▸ **Work to be completed**
Retype the records below exactly as they stand, omitting the pictures.

*** Data provided

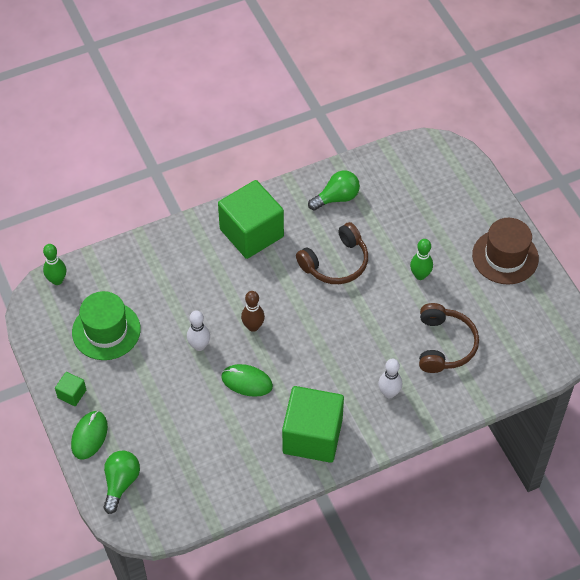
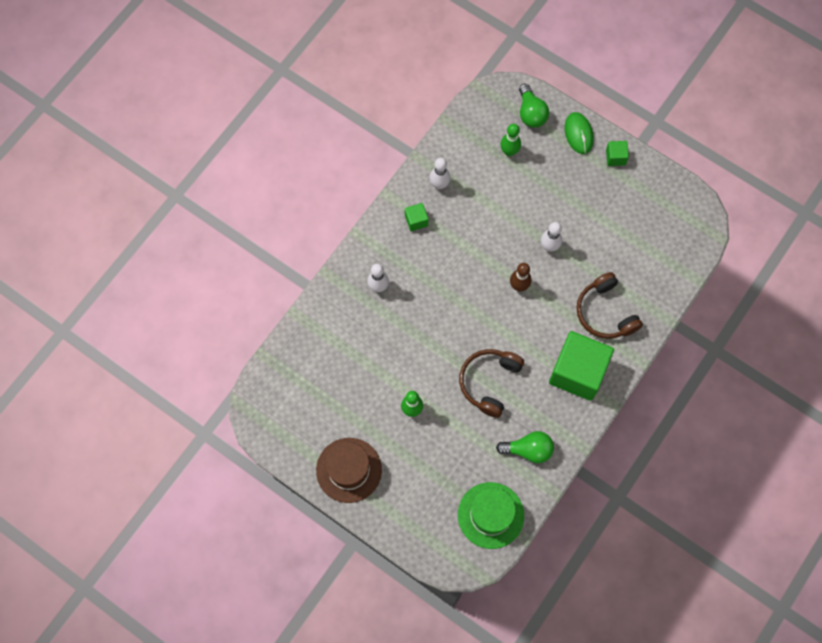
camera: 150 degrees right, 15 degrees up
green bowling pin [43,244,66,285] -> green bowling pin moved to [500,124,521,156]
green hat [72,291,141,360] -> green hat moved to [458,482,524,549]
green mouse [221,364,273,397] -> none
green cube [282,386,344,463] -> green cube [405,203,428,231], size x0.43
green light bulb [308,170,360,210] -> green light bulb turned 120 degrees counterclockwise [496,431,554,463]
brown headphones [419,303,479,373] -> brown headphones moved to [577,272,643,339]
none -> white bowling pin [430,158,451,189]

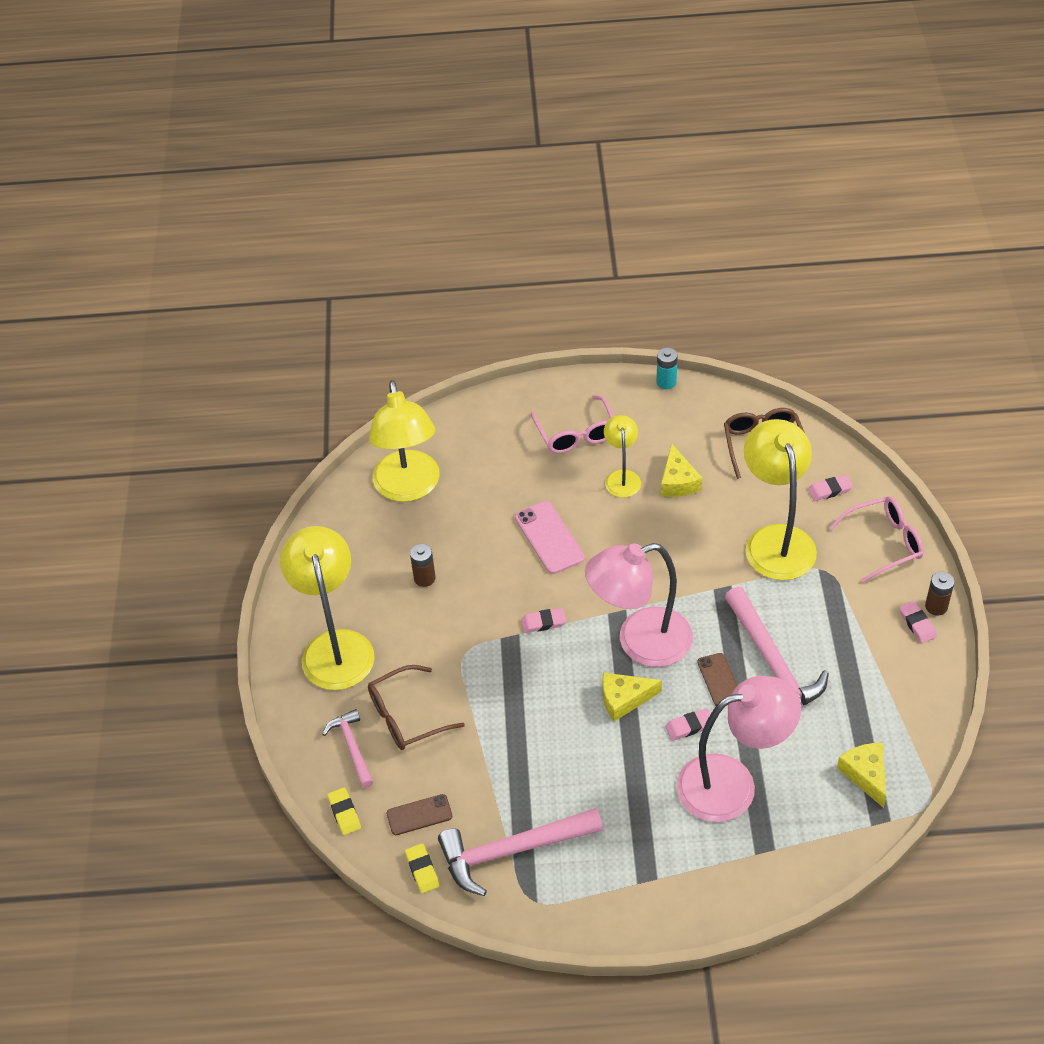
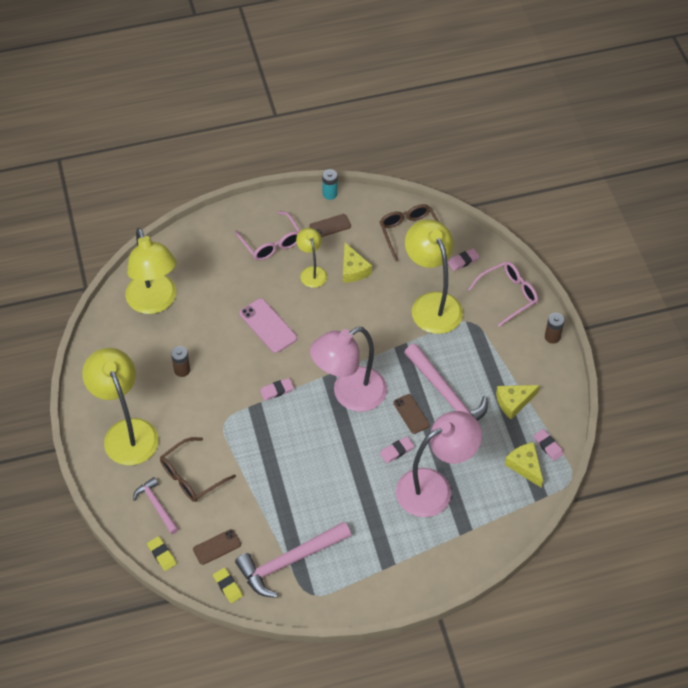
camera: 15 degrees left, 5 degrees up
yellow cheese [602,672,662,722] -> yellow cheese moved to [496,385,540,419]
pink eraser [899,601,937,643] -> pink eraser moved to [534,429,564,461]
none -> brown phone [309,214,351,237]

******

▸ **Response area**
camera: 150 degrees right, 15 degrees up
green bowling pin [43,244,66,285] -> green bowling pin moved to [500,124,521,156]
green hat [72,291,141,360] -> green hat moved to [458,482,524,549]
green mouse [221,364,273,397] -> none
green cube [282,386,344,463] -> green cube [405,203,428,231], size x0.43
green light bulb [308,170,360,210] -> green light bulb turned 120 degrees counterclockwise [496,431,554,463]
brown headphones [419,303,479,373] -> brown headphones moved to [577,272,643,339]
none -> white bowling pin [430,158,451,189]

camera: 15 degrees left, 5 degrees up
yellow cheese [602,672,662,722] -> yellow cheese moved to [496,385,540,419]
pink eraser [899,601,937,643] -> pink eraser moved to [534,429,564,461]
none -> brown phone [309,214,351,237]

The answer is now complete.